### Aim of the exercise
Those lines of the data that hold the word "fish" are to be copied out.

### Image sets with object changes

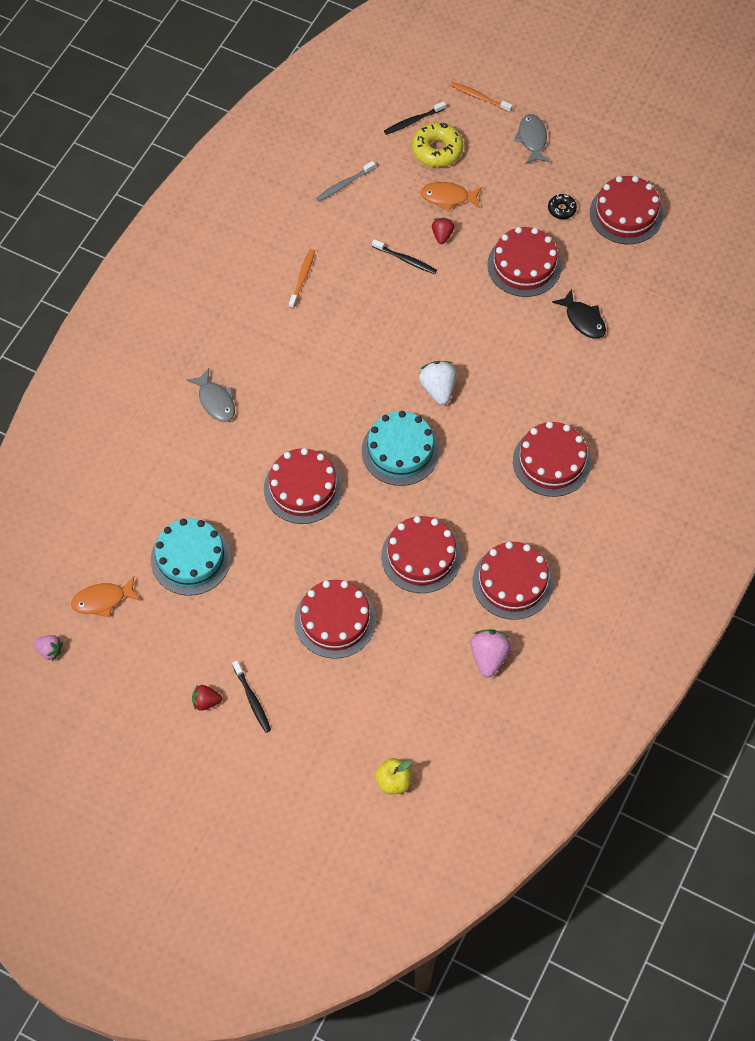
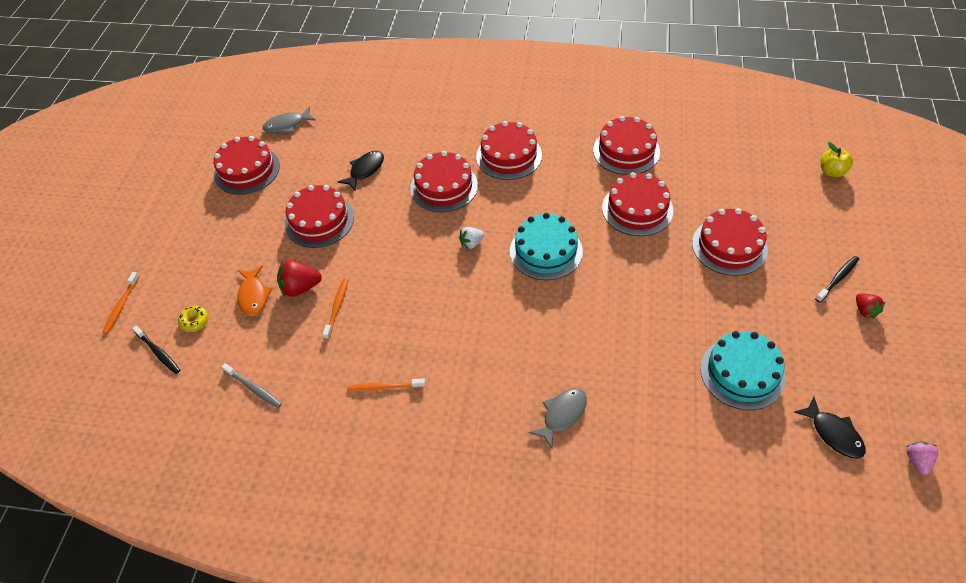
camera: 105 degrees left, 10 degrees down
(102, 600) = (833, 433): orange fish -> black fish
(303, 488) = (620, 309): red cake -> red cake (444, 187)
(405, 260) = (337, 307): black toothbrush -> orange toothbrush
(437, 150) = (194, 321): yellow donut -> yellow donut, size x0.55
(438, 389) = (471, 243): white strawberry -> white strawberry, size x0.63
(442, 235) = (300, 288): red strawberry -> red strawberry, size x1.60
(489, 657) = (696, 147): pink strawberry -> none
(532, 139) = (171, 252): grey fish -> grey fish (287, 125)
(561, 209) = (251, 211): black donut -> none

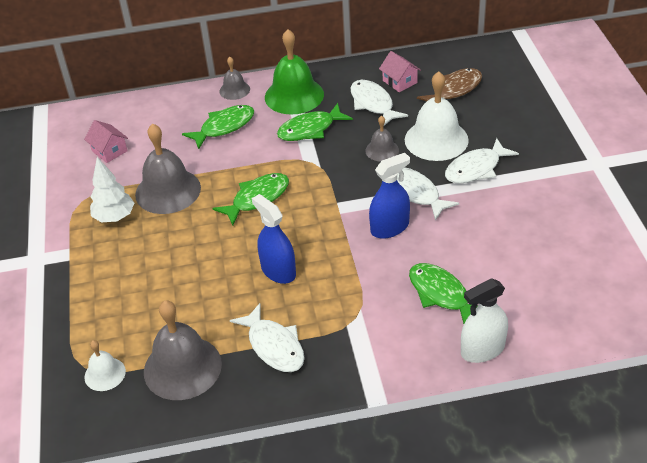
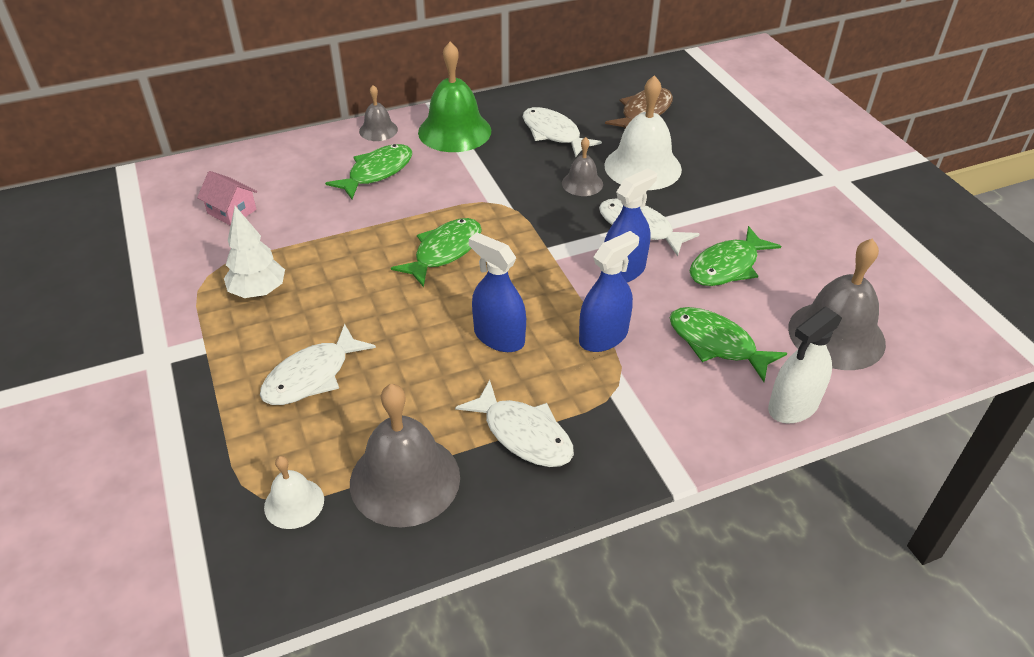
camera: 15 degrees left, 0 degrees up
(168, 191) = (323, 253): grey bell -> grey bell (836, 335)
(310, 129) = (486, 167): green fish -> green fish (727, 266)
(356, 279) = (603, 336): none -> blue spray bottle
(400, 82) = (577, 108): pink house -> none
(476, 169) = (701, 195): white fish -> white fish (312, 376)

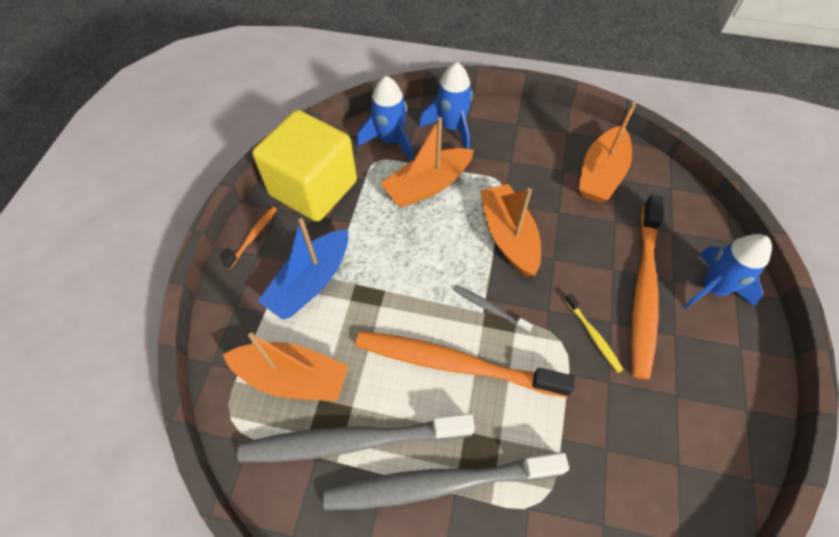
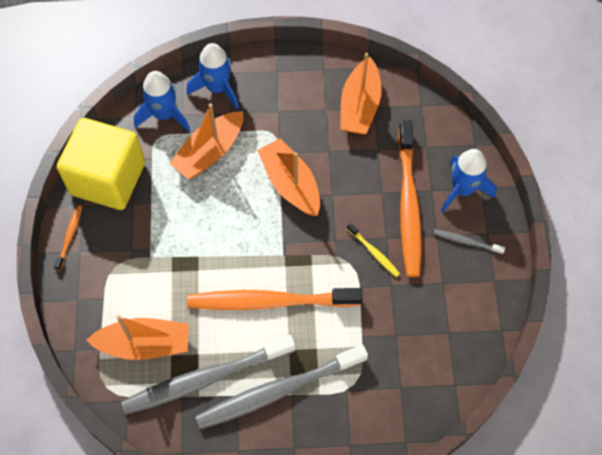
camera: 15 degrees left, 5 degrees up
(310, 282) = (133, 264): blue boat -> none
(489, 308) = (287, 250): grey toothbrush -> grey toothbrush (466, 241)

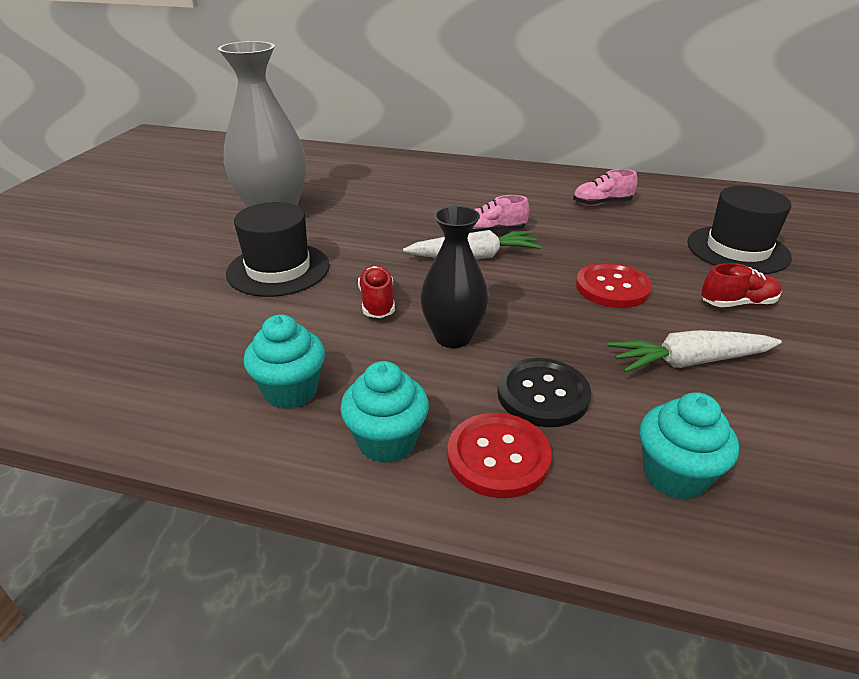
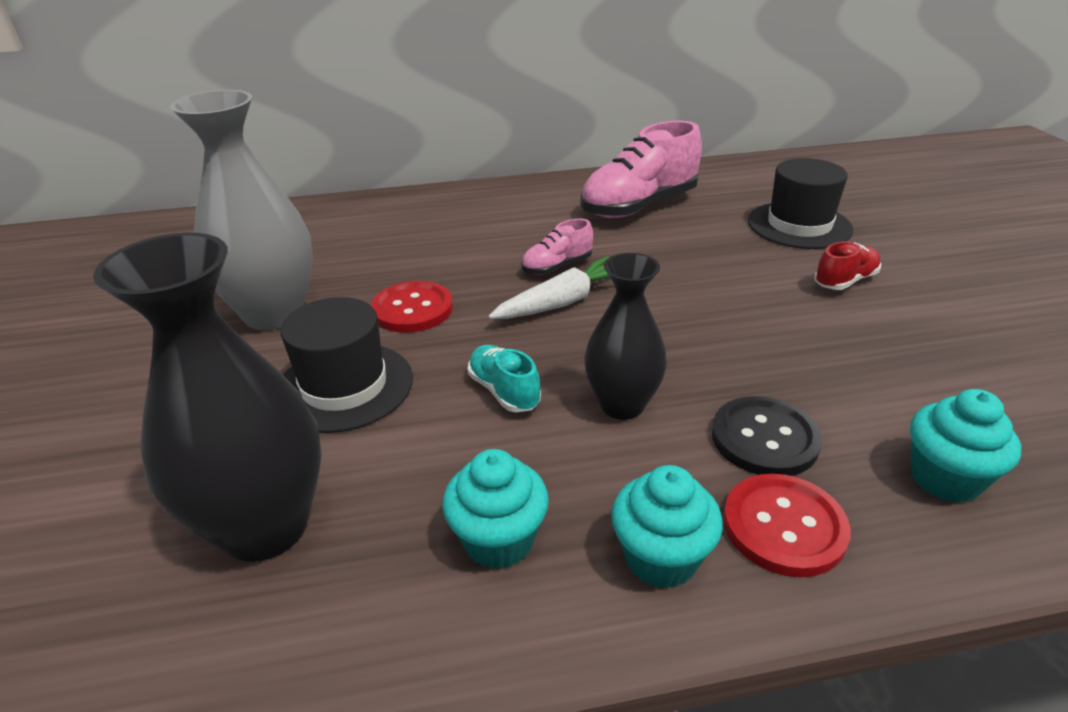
camera: 25 degrees left, 0 degrees up
(166, 334) = (265, 527): none -> black vase
(377, 303) = (504, 391): red shoe -> turquoise shoe
(602, 203) = (639, 206): pink shoe -> pink shoe, size x2.00
(612, 287) = (727, 297): red button -> red button (412, 309)
(689, 362) = (858, 355): white carrot -> none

### Exercise solution
(102, 600) = (833, 433): orange fish -> black fish
(532, 139) = (171, 252): grey fish -> grey fish (287, 125)
(310, 129) = (486, 167): green fish -> green fish (727, 266)
(476, 169) = (701, 195): white fish -> white fish (312, 376)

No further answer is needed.